(Data items)
* start *

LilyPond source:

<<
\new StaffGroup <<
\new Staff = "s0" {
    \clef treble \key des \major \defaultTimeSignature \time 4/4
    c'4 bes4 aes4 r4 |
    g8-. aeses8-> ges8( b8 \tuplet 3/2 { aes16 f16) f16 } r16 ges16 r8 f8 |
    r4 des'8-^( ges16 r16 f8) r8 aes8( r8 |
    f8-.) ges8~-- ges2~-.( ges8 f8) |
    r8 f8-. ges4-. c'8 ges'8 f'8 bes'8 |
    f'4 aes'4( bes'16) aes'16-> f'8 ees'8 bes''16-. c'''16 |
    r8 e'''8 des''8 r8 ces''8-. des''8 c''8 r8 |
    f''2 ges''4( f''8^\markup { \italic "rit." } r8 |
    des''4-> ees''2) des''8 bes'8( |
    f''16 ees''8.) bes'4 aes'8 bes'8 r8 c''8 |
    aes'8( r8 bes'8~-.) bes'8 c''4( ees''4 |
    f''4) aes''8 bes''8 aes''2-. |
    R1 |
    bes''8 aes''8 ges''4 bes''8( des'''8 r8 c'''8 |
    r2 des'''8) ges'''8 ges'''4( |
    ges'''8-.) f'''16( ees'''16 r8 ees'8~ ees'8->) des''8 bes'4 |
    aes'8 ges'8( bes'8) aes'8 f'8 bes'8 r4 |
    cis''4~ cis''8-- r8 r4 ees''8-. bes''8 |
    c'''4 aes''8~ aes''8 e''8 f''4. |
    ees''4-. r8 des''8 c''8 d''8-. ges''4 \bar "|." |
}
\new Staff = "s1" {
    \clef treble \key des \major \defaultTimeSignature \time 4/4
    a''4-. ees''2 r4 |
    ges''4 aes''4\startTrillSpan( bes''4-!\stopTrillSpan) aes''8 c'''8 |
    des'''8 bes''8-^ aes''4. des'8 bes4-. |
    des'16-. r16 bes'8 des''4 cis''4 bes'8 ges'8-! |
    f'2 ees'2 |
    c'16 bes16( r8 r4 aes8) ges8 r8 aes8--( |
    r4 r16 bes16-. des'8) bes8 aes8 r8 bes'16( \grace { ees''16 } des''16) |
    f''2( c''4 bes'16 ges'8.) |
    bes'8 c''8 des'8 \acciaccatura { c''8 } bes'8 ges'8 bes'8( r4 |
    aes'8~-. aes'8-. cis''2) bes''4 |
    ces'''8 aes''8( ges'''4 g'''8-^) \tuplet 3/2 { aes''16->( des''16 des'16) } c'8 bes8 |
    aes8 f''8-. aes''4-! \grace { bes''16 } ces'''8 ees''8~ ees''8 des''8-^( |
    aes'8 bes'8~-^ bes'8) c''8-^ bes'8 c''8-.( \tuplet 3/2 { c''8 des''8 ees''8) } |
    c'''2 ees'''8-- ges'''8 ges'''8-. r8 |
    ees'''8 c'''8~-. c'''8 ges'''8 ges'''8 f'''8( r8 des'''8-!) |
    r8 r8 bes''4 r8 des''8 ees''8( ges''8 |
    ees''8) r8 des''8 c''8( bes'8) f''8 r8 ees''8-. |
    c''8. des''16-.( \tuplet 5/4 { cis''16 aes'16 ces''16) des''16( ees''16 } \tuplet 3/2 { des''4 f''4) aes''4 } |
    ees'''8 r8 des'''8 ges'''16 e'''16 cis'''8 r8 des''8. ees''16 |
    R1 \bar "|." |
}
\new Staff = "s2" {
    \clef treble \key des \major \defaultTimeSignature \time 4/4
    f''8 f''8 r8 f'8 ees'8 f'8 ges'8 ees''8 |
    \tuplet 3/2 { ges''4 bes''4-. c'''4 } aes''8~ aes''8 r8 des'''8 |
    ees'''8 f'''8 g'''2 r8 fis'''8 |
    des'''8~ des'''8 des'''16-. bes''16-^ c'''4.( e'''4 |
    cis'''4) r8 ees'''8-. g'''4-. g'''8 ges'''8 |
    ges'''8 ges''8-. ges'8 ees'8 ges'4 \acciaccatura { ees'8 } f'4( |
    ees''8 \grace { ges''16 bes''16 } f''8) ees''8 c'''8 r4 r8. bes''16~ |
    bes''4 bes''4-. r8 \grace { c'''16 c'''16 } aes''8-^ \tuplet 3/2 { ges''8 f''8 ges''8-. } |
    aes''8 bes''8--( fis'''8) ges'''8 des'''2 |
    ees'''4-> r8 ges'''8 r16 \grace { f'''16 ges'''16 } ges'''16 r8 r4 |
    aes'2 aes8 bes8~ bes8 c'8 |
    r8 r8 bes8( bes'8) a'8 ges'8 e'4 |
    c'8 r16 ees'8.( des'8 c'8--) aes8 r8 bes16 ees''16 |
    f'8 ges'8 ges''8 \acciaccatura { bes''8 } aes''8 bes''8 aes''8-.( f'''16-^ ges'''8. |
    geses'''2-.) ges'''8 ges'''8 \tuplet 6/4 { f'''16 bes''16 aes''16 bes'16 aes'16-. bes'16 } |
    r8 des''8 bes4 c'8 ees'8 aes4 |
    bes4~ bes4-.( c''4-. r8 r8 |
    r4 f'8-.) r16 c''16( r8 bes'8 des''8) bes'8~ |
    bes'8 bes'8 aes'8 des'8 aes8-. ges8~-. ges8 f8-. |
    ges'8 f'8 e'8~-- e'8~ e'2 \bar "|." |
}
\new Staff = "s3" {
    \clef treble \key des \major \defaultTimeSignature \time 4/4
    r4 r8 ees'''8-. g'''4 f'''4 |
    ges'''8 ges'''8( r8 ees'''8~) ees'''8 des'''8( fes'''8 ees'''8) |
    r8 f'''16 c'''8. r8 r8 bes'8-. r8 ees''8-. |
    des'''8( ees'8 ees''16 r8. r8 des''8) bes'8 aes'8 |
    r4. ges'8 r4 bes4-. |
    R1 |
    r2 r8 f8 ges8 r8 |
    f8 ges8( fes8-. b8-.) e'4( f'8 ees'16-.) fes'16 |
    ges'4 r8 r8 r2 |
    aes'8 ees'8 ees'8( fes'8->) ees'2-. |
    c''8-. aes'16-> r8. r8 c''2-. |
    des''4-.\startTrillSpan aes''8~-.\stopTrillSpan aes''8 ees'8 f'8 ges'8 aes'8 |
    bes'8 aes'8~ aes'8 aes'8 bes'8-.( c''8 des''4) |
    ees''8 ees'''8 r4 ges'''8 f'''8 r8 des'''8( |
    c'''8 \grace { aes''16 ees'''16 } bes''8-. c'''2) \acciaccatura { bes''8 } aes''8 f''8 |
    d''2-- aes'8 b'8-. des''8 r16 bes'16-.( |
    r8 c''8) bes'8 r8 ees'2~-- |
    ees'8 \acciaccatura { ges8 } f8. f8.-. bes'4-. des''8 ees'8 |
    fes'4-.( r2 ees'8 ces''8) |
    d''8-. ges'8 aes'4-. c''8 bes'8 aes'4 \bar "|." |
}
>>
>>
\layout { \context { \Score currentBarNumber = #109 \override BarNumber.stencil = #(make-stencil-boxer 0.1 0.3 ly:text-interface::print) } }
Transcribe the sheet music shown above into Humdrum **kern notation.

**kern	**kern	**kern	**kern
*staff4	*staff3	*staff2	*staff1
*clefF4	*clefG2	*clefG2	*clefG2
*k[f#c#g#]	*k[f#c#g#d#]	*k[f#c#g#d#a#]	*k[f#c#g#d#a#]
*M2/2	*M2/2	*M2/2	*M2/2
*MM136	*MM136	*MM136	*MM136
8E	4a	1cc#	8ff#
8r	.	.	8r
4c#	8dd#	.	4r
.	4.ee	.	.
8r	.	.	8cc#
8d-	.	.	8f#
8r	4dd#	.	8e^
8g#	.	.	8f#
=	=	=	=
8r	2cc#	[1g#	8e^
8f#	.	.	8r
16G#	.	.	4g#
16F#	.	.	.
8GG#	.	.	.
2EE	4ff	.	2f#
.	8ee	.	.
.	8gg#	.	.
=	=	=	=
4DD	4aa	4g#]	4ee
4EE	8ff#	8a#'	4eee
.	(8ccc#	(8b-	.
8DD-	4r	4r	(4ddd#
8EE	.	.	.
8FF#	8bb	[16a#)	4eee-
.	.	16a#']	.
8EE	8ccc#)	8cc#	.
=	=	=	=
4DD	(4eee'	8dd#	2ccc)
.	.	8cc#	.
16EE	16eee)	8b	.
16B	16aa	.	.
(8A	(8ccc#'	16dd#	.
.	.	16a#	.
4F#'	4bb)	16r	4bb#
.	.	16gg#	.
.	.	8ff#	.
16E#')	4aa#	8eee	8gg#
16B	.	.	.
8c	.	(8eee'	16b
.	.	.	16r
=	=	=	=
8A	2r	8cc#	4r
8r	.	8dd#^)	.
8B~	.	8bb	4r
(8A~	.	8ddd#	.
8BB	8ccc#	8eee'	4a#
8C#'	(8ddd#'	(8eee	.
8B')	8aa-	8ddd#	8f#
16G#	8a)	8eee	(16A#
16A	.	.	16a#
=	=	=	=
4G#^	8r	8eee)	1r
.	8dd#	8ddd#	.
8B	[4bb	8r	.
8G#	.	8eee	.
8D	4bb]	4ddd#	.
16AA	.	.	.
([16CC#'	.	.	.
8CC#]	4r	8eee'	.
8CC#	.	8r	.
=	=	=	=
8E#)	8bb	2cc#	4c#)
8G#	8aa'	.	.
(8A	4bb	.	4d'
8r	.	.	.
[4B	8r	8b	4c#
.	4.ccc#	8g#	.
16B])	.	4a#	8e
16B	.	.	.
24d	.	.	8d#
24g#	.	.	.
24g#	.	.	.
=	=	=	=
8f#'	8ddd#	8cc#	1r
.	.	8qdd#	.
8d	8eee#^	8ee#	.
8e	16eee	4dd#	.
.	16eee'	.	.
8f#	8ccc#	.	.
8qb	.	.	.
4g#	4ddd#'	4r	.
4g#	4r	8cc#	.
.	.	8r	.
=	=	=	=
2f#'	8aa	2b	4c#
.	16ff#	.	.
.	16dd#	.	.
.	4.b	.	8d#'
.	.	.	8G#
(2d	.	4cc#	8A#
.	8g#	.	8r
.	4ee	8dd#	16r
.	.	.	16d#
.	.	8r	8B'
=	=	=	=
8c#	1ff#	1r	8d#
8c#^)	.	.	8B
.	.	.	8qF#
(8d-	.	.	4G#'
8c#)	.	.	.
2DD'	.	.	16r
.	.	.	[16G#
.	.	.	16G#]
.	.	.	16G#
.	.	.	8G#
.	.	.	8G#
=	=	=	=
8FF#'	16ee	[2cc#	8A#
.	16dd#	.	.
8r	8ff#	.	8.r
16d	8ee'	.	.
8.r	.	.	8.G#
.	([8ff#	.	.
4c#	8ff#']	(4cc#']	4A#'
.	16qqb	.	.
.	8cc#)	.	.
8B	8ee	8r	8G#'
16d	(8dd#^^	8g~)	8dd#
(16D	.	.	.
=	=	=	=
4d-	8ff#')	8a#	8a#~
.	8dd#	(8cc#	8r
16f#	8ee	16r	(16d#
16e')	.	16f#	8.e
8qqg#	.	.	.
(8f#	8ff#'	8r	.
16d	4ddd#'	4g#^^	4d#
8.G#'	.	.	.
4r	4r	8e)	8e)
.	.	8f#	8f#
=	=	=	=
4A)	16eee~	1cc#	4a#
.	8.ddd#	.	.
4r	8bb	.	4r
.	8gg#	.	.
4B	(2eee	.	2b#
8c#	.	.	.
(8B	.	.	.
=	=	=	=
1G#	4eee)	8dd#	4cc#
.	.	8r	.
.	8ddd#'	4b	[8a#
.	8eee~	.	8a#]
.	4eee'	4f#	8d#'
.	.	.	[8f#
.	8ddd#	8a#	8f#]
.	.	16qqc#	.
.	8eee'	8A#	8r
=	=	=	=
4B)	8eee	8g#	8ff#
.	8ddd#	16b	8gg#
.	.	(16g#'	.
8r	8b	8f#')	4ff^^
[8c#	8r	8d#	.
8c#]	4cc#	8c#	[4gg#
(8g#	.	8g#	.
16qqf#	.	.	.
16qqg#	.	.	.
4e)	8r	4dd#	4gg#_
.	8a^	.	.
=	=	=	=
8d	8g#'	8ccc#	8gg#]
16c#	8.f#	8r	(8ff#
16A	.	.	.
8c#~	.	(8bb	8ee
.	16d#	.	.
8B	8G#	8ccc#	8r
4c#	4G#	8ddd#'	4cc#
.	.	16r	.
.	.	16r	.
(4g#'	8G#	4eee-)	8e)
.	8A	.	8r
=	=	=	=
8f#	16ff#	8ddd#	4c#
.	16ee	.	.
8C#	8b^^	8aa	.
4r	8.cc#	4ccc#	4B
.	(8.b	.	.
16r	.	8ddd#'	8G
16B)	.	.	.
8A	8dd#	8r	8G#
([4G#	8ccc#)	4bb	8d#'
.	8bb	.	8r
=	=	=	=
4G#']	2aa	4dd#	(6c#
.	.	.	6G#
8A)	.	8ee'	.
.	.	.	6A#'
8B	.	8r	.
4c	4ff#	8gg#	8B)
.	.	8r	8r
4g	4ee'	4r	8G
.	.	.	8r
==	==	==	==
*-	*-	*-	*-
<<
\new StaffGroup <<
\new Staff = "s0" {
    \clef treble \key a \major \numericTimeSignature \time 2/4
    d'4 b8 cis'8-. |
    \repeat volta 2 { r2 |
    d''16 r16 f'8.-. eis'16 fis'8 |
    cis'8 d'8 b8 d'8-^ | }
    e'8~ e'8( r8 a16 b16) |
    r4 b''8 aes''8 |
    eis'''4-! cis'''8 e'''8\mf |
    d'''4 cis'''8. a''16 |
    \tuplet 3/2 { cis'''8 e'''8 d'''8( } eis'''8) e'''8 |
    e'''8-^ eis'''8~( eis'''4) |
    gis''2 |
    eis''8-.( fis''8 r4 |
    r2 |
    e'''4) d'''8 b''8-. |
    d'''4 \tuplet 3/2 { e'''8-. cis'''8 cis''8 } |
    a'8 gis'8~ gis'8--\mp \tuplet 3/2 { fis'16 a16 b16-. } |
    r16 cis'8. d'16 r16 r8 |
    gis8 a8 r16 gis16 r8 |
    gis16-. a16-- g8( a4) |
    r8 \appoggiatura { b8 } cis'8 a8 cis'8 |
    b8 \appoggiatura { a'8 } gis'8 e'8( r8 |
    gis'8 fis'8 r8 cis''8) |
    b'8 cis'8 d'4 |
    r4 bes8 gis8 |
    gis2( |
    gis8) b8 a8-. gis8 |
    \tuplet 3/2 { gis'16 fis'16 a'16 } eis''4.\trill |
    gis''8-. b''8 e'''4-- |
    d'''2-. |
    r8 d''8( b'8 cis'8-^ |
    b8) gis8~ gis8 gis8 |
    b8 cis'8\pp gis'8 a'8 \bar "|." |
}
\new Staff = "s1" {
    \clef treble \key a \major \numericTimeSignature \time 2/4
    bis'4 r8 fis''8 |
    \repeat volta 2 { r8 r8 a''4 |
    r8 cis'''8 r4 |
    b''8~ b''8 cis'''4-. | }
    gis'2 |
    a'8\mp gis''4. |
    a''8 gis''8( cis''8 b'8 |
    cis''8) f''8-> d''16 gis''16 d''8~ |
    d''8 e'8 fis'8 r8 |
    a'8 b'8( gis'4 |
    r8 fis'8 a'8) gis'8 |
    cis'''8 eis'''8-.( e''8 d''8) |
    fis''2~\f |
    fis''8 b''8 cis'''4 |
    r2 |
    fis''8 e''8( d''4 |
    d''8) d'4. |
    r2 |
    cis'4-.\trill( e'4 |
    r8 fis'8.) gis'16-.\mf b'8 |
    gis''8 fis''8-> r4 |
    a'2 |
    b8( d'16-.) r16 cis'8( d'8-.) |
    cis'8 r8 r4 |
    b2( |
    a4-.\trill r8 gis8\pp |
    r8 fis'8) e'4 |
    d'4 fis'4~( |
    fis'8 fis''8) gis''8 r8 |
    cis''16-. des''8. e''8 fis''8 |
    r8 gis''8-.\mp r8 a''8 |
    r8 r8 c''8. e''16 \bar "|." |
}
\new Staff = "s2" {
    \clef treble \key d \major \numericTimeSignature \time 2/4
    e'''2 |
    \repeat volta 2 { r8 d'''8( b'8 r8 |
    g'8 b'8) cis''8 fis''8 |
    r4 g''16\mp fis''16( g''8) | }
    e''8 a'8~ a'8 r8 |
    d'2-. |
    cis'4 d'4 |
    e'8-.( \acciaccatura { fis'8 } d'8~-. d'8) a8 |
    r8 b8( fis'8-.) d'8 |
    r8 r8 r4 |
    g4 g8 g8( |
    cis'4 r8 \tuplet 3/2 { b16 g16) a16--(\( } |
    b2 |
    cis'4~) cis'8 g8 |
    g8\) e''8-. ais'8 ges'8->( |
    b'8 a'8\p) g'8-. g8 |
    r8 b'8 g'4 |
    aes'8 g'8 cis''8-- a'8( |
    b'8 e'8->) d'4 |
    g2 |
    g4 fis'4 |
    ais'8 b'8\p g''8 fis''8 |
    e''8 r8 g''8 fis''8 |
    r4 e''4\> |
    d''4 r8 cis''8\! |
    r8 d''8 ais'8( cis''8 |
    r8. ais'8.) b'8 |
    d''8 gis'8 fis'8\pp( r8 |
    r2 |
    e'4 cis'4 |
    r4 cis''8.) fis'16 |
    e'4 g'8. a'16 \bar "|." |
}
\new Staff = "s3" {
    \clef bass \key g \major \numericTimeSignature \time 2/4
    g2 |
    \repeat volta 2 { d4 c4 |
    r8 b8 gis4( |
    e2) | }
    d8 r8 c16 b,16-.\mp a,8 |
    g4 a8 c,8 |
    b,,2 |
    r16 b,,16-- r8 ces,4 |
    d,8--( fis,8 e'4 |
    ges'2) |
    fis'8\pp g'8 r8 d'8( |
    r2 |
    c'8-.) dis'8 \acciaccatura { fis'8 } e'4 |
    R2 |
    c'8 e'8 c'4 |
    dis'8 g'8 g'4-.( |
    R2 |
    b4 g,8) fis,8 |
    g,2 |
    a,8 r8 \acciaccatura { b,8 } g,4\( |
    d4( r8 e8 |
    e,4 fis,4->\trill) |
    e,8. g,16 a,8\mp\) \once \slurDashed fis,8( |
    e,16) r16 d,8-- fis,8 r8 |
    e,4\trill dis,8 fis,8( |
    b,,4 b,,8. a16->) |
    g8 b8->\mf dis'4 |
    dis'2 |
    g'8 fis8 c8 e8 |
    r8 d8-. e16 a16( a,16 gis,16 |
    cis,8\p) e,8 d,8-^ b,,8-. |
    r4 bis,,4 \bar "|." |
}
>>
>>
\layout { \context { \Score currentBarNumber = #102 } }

* end *

GIVEN PROBLEM: Report each line of the records that contains the string "Score", copying every such line in full.

THE RESPONSE:
\layout { \context { \Score currentBarNumber = #109 \override BarNumber.stencil = #(make-stencil-boxer 0.1 0.3 ly:text-interface::print) } }
\layout { \context { \Score currentBarNumber = #102 } }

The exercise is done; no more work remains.